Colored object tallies
* * *

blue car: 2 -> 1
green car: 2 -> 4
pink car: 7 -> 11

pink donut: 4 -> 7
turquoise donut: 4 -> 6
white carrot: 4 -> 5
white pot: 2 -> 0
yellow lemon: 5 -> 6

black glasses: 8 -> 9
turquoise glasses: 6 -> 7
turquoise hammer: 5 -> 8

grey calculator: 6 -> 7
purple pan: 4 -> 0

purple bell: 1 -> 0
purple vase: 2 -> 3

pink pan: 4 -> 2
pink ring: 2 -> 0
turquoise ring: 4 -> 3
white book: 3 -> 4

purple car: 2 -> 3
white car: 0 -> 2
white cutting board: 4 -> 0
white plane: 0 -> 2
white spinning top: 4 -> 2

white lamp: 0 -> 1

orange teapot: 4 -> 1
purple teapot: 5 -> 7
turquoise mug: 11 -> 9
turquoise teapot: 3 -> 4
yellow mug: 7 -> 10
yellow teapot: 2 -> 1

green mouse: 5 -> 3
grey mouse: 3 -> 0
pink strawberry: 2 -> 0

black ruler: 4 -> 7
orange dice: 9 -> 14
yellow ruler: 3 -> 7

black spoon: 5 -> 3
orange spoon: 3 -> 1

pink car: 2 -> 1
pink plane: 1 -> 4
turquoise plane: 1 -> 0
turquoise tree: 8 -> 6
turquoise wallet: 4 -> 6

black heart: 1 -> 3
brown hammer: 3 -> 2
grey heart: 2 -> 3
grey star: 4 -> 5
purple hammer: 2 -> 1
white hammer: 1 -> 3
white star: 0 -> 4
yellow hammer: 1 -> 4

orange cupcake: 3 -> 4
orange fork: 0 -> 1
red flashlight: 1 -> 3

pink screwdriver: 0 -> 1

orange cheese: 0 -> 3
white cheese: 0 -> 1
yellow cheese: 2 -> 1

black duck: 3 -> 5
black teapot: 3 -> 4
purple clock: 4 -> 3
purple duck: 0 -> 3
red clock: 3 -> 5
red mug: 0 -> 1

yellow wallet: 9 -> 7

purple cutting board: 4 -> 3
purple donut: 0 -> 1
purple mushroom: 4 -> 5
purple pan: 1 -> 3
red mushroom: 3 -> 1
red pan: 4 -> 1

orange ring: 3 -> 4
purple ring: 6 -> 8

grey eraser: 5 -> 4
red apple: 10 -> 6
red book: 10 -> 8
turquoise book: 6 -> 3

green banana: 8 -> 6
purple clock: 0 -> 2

* * *

> [PROBLEM REQUIREMENTS]:
Every record above needs to be repeated word for word.

> [ANSWER BOX]:
blue car: 2 -> 1
green car: 2 -> 4
pink car: 7 -> 11

pink donut: 4 -> 7
turquoise donut: 4 -> 6
white carrot: 4 -> 5
white pot: 2 -> 0
yellow lemon: 5 -> 6

black glasses: 8 -> 9
turquoise glasses: 6 -> 7
turquoise hammer: 5 -> 8

grey calculator: 6 -> 7
purple pan: 4 -> 0

purple bell: 1 -> 0
purple vase: 2 -> 3

pink pan: 4 -> 2
pink ring: 2 -> 0
turquoise ring: 4 -> 3
white book: 3 -> 4

purple car: 2 -> 3
white car: 0 -> 2
white cutting board: 4 -> 0
white plane: 0 -> 2
white spinning top: 4 -> 2

white lamp: 0 -> 1

orange teapot: 4 -> 1
purple teapot: 5 -> 7
turquoise mug: 11 -> 9
turquoise teapot: 3 -> 4
yellow mug: 7 -> 10
yellow teapot: 2 -> 1

green mouse: 5 -> 3
grey mouse: 3 -> 0
pink strawberry: 2 -> 0

black ruler: 4 -> 7
orange dice: 9 -> 14
yellow ruler: 3 -> 7

black spoon: 5 -> 3
orange spoon: 3 -> 1

pink car: 2 -> 1
pink plane: 1 -> 4
turquoise plane: 1 -> 0
turquoise tree: 8 -> 6
turquoise wallet: 4 -> 6

black heart: 1 -> 3
brown hammer: 3 -> 2
grey heart: 2 -> 3
grey star: 4 -> 5
purple hammer: 2 -> 1
white hammer: 1 -> 3
white star: 0 -> 4
yellow hammer: 1 -> 4

orange cupcake: 3 -> 4
orange fork: 0 -> 1
red flashlight: 1 -> 3

pink screwdriver: 0 -> 1

orange cheese: 0 -> 3
white cheese: 0 -> 1
yellow cheese: 2 -> 1

black duck: 3 -> 5
black teapot: 3 -> 4
purple clock: 4 -> 3
purple duck: 0 -> 3
red clock: 3 -> 5
red mug: 0 -> 1

yellow wallet: 9 -> 7

purple cutting board: 4 -> 3
purple donut: 0 -> 1
purple mushroom: 4 -> 5
purple pan: 1 -> 3
red mushroom: 3 -> 1
red pan: 4 -> 1

orange ring: 3 -> 4
purple ring: 6 -> 8

grey eraser: 5 -> 4
red apple: 10 -> 6
red book: 10 -> 8
turquoise book: 6 -> 3

green banana: 8 -> 6
purple clock: 0 -> 2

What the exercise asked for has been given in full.